WHAT YOU HAVE TO DO
In the records below, take the line containing "button (4th from" and reproduce it and every subsequent line exactly, adding nothing.

INFORMATION SHOWN
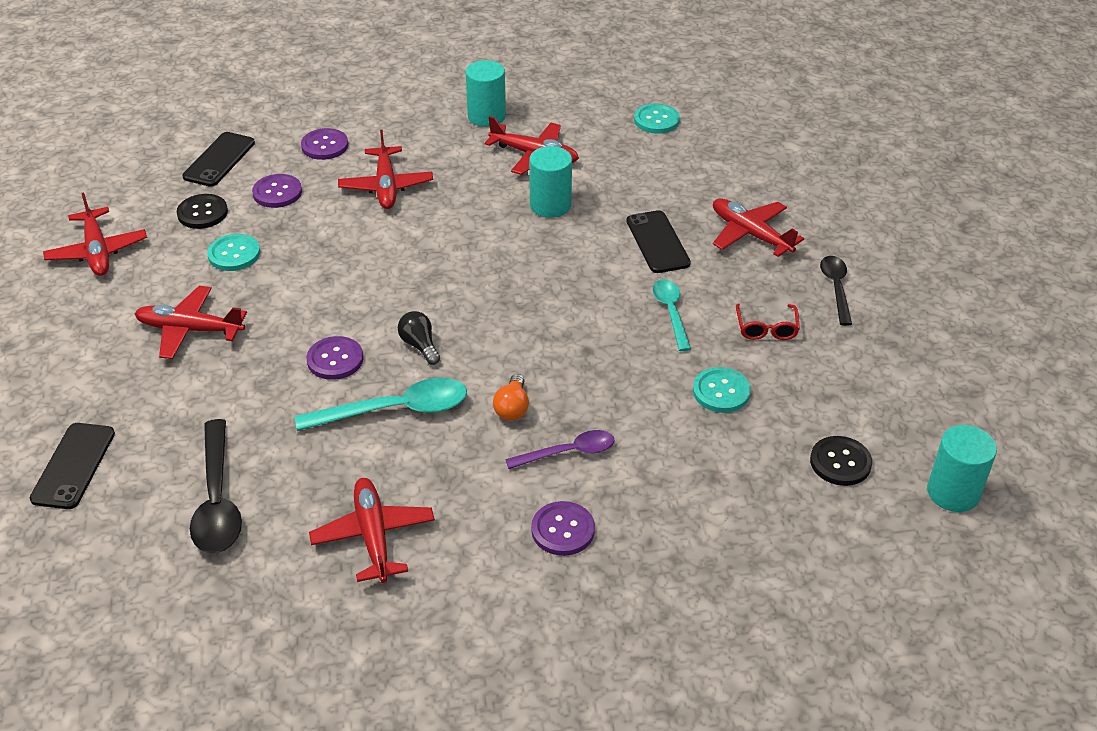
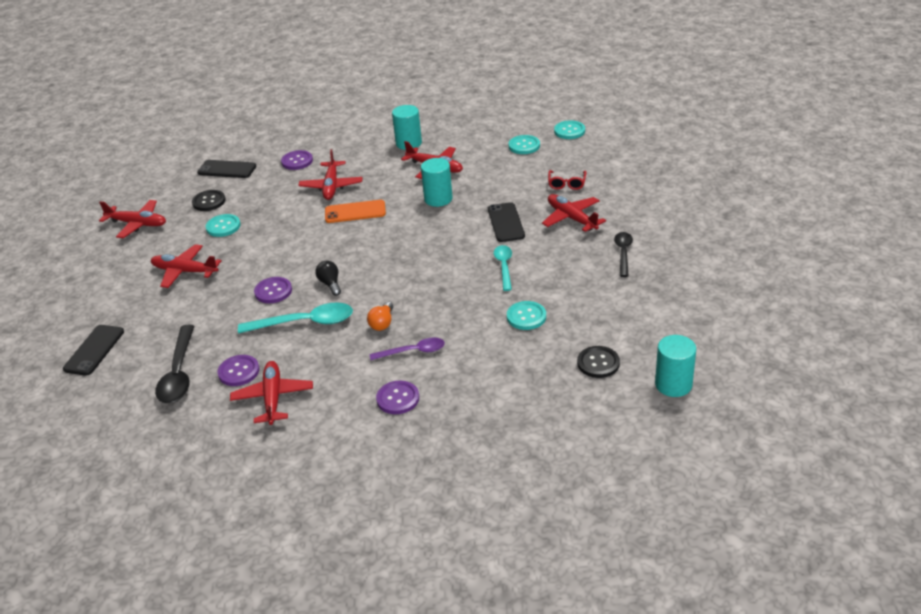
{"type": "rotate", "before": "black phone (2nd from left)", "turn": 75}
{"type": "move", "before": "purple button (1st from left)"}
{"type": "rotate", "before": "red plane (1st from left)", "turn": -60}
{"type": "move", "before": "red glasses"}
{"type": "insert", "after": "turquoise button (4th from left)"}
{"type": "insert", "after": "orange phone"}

RESULT OF THIS EXERCISE
{"type": "insert", "after": "turquoise button (4th from left)"}
{"type": "insert", "after": "orange phone"}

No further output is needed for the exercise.